> **Directions**:
Copy every entry below verbatim, preserving each line, its punctuation, and the blank lines between them.

- - - -

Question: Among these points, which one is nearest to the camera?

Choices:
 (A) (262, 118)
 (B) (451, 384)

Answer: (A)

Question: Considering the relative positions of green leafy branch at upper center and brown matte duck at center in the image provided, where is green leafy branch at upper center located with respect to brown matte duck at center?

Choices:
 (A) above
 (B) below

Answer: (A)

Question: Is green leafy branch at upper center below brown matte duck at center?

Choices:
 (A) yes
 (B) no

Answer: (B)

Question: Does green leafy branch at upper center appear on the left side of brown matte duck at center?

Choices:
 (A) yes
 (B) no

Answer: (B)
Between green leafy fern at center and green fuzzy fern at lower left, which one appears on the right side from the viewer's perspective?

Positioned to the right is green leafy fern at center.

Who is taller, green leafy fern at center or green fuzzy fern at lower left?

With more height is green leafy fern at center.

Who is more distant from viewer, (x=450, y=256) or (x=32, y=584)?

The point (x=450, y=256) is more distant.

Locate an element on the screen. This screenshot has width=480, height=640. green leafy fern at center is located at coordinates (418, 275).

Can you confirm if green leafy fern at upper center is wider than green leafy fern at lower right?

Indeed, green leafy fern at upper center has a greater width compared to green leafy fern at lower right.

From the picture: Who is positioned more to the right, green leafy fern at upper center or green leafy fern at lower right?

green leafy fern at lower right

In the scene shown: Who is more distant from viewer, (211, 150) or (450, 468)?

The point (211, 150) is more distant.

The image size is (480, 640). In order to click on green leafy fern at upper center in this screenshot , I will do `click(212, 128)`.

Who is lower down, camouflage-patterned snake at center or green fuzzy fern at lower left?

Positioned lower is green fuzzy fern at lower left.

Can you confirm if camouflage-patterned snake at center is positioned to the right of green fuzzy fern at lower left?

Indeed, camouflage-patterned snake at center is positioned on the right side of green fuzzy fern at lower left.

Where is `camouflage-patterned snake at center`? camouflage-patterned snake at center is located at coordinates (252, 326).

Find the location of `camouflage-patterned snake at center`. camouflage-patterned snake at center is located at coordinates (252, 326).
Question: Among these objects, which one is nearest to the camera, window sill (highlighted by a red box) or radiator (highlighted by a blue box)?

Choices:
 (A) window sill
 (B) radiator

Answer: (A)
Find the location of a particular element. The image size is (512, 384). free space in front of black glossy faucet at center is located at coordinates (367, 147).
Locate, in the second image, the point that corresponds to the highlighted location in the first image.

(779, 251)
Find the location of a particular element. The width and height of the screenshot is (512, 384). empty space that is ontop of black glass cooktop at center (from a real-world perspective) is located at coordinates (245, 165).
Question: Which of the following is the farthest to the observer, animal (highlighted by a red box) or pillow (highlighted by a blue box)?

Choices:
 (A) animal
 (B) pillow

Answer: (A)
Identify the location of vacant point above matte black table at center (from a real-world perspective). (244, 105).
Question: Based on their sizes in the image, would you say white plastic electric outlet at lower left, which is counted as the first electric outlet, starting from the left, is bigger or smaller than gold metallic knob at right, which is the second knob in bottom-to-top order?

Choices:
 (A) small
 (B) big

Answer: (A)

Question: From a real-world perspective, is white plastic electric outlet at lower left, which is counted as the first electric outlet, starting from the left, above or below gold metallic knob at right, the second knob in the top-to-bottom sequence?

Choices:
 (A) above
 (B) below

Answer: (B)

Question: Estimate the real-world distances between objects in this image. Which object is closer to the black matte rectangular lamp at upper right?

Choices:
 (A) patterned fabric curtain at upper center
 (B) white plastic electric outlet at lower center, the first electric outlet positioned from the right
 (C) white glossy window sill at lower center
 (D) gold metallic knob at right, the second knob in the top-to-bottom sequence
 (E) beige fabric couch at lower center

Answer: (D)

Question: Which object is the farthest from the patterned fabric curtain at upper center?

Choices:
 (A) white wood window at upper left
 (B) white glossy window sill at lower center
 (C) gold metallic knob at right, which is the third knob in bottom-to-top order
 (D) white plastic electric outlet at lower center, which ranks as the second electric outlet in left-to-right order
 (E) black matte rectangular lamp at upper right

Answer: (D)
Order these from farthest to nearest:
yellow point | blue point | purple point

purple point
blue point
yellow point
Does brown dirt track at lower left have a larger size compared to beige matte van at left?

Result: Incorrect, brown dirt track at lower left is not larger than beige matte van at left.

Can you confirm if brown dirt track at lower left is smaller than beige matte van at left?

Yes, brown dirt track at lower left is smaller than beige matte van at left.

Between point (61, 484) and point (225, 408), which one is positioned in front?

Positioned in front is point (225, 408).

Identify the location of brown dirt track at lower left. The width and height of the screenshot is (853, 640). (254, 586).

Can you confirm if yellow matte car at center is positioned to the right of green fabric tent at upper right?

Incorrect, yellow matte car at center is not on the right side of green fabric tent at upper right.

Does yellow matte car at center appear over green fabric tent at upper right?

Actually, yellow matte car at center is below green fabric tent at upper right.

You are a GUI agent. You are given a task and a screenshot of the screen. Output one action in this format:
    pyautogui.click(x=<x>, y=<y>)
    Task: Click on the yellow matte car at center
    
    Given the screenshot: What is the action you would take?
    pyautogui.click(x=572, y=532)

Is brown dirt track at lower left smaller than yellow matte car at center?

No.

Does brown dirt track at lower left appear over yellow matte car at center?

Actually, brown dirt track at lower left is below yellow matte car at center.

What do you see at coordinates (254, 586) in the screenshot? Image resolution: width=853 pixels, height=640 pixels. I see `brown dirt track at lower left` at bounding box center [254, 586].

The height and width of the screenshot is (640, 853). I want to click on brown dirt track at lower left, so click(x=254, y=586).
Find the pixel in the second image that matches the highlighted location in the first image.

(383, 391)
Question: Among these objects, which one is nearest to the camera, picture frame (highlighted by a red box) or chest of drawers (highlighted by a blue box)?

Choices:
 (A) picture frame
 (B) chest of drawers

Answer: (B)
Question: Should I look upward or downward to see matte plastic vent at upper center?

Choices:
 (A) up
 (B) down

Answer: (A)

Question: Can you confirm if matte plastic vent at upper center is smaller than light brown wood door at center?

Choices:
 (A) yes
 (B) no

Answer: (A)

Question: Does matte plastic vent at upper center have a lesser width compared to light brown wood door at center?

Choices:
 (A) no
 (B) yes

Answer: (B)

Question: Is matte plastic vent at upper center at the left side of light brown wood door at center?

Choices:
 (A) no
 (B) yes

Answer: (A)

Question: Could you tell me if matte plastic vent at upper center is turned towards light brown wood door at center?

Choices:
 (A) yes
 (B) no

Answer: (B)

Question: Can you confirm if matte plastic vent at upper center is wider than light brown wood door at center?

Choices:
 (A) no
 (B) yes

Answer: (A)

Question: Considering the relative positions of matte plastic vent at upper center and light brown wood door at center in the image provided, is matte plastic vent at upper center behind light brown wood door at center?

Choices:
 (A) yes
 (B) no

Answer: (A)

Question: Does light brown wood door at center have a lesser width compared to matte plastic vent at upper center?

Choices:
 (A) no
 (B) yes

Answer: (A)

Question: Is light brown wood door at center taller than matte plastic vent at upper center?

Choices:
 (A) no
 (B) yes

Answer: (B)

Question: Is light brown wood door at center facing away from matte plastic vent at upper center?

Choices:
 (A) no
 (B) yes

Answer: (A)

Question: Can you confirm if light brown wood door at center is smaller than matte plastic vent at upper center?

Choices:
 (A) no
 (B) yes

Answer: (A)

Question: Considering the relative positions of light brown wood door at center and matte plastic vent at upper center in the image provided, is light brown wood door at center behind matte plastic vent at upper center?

- - - -

> **Exercise solution**:
Question: Among these points, which one is nearest to the camera?

Choices:
 (A) (262, 118)
 (B) (451, 384)

Answer: (A)

Question: Considering the relative positions of green leafy branch at upper center and brown matte duck at center in the image provided, where is green leafy branch at upper center located with respect to brown matte duck at center?

Choices:
 (A) above
 (B) below

Answer: (A)

Question: Is green leafy branch at upper center below brown matte duck at center?

Choices:
 (A) yes
 (B) no

Answer: (B)

Question: Does green leafy branch at upper center appear on the left side of brown matte duck at center?

Choices:
 (A) yes
 (B) no

Answer: (B)
Between green leafy fern at center and green fuzzy fern at lower left, which one appears on the right side from the viewer's perspective?

Positioned to the right is green leafy fern at center.

Who is taller, green leafy fern at center or green fuzzy fern at lower left?

With more height is green leafy fern at center.

Who is more distant from viewer, (x=450, y=256) or (x=32, y=584)?

The point (x=450, y=256) is more distant.

Locate an element on the screen. This screenshot has width=480, height=640. green leafy fern at center is located at coordinates (418, 275).

Can you confirm if green leafy fern at upper center is wider than green leafy fern at lower right?

Indeed, green leafy fern at upper center has a greater width compared to green leafy fern at lower right.

From the picture: Who is positioned more to the right, green leafy fern at upper center or green leafy fern at lower right?

green leafy fern at lower right

In the scene shown: Who is more distant from viewer, (211, 150) or (450, 468)?

The point (211, 150) is more distant.

The image size is (480, 640). In order to click on green leafy fern at upper center in this screenshot , I will do `click(212, 128)`.

Who is lower down, camouflage-patterned snake at center or green fuzzy fern at lower left?

Positioned lower is green fuzzy fern at lower left.

Can you confirm if camouflage-patterned snake at center is positioned to the right of green fuzzy fern at lower left?

Indeed, camouflage-patterned snake at center is positioned on the right side of green fuzzy fern at lower left.

Where is `camouflage-patterned snake at center`? camouflage-patterned snake at center is located at coordinates (252, 326).

Find the location of `camouflage-patterned snake at center`. camouflage-patterned snake at center is located at coordinates (252, 326).
Question: Among these objects, which one is nearest to the camera, window sill (highlighted by a red box) or radiator (highlighted by a blue box)?

Choices:
 (A) window sill
 (B) radiator

Answer: (A)
Find the location of a particular element. The image size is (512, 384). free space in front of black glossy faucet at center is located at coordinates (367, 147).
Locate, in the second image, the point that corresponds to the highlighted location in the first image.

(779, 251)
Find the location of a particular element. The width and height of the screenshot is (512, 384). empty space that is ontop of black glass cooktop at center (from a real-world perspective) is located at coordinates (245, 165).
Question: Which of the following is the farthest to the observer, animal (highlighted by a red box) or pillow (highlighted by a blue box)?

Choices:
 (A) animal
 (B) pillow

Answer: (A)
Identify the location of vacant point above matte black table at center (from a real-world perspective). (244, 105).
Question: Based on their sizes in the image, would you say white plastic electric outlet at lower left, which is counted as the first electric outlet, starting from the left, is bigger or smaller than gold metallic knob at right, which is the second knob in bottom-to-top order?

Choices:
 (A) small
 (B) big

Answer: (A)

Question: From a real-world perspective, is white plastic electric outlet at lower left, which is counted as the first electric outlet, starting from the left, above or below gold metallic knob at right, the second knob in the top-to-bottom sequence?

Choices:
 (A) above
 (B) below

Answer: (B)

Question: Estimate the real-world distances between objects in this image. Which object is closer to the black matte rectangular lamp at upper right?

Choices:
 (A) patterned fabric curtain at upper center
 (B) white plastic electric outlet at lower center, the first electric outlet positioned from the right
 (C) white glossy window sill at lower center
 (D) gold metallic knob at right, the second knob in the top-to-bottom sequence
 (E) beige fabric couch at lower center

Answer: (D)

Question: Which object is the farthest from the patterned fabric curtain at upper center?

Choices:
 (A) white wood window at upper left
 (B) white glossy window sill at lower center
 (C) gold metallic knob at right, which is the third knob in bottom-to-top order
 (D) white plastic electric outlet at lower center, which ranks as the second electric outlet in left-to-right order
 (E) black matte rectangular lamp at upper right

Answer: (D)
Order these from farthest to nearest:
yellow point | blue point | purple point

purple point
blue point
yellow point
Does brown dirt track at lower left have a larger size compared to beige matte van at left?

Result: Incorrect, brown dirt track at lower left is not larger than beige matte van at left.

Can you confirm if brown dirt track at lower left is smaller than beige matte van at left?

Yes, brown dirt track at lower left is smaller than beige matte van at left.

Between point (61, 484) and point (225, 408), which one is positioned in front?

Positioned in front is point (225, 408).

Identify the location of brown dirt track at lower left. The width and height of the screenshot is (853, 640). (254, 586).

Can you confirm if yellow matte car at center is positioned to the right of green fabric tent at upper right?

Incorrect, yellow matte car at center is not on the right side of green fabric tent at upper right.

Does yellow matte car at center appear over green fabric tent at upper right?

Actually, yellow matte car at center is below green fabric tent at upper right.

You are a GUI agent. You are given a task and a screenshot of the screen. Output one action in this format:
    pyautogui.click(x=<x>, y=<y>)
    Task: Click on the yellow matte car at center
    
    Given the screenshot: What is the action you would take?
    pyautogui.click(x=572, y=532)

Is brown dirt track at lower left smaller than yellow matte car at center?

No.

Does brown dirt track at lower left appear over yellow matte car at center?

Actually, brown dirt track at lower left is below yellow matte car at center.

What do you see at coordinates (254, 586) in the screenshot? Image resolution: width=853 pixels, height=640 pixels. I see `brown dirt track at lower left` at bounding box center [254, 586].

The height and width of the screenshot is (640, 853). I want to click on brown dirt track at lower left, so click(x=254, y=586).
Find the pixel in the second image that matches the highlighted location in the first image.

(383, 391)
Question: Among these objects, which one is nearest to the camera, picture frame (highlighted by a red box) or chest of drawers (highlighted by a blue box)?

Choices:
 (A) picture frame
 (B) chest of drawers

Answer: (B)
Question: Should I look upward or downward to see matte plastic vent at upper center?

Choices:
 (A) up
 (B) down

Answer: (A)

Question: Can you confirm if matte plastic vent at upper center is smaller than light brown wood door at center?

Choices:
 (A) yes
 (B) no

Answer: (A)

Question: Does matte plastic vent at upper center have a lesser width compared to light brown wood door at center?

Choices:
 (A) no
 (B) yes

Answer: (B)

Question: Is matte plastic vent at upper center at the left side of light brown wood door at center?

Choices:
 (A) no
 (B) yes

Answer: (A)

Question: Could you tell me if matte plastic vent at upper center is turned towards light brown wood door at center?

Choices:
 (A) yes
 (B) no

Answer: (B)

Question: Can you confirm if matte plastic vent at upper center is wider than light brown wood door at center?

Choices:
 (A) no
 (B) yes

Answer: (A)

Question: Considering the relative positions of matte plastic vent at upper center and light brown wood door at center in the image provided, is matte plastic vent at upper center behind light brown wood door at center?

Choices:
 (A) yes
 (B) no

Answer: (A)

Question: Does light brown wood door at center have a lesser width compared to matte plastic vent at upper center?

Choices:
 (A) no
 (B) yes

Answer: (A)

Question: Is light brown wood door at center taller than matte plastic vent at upper center?

Choices:
 (A) no
 (B) yes

Answer: (B)

Question: Is light brown wood door at center facing away from matte plastic vent at upper center?

Choices:
 (A) no
 (B) yes

Answer: (A)

Question: Can you confirm if light brown wood door at center is smaller than matte plastic vent at upper center?

Choices:
 (A) no
 (B) yes

Answer: (A)

Question: Considering the relative positions of light brown wood door at center and matte plastic vent at upper center in the image provided, is light brown wood door at center behind matte plastic vent at upper center?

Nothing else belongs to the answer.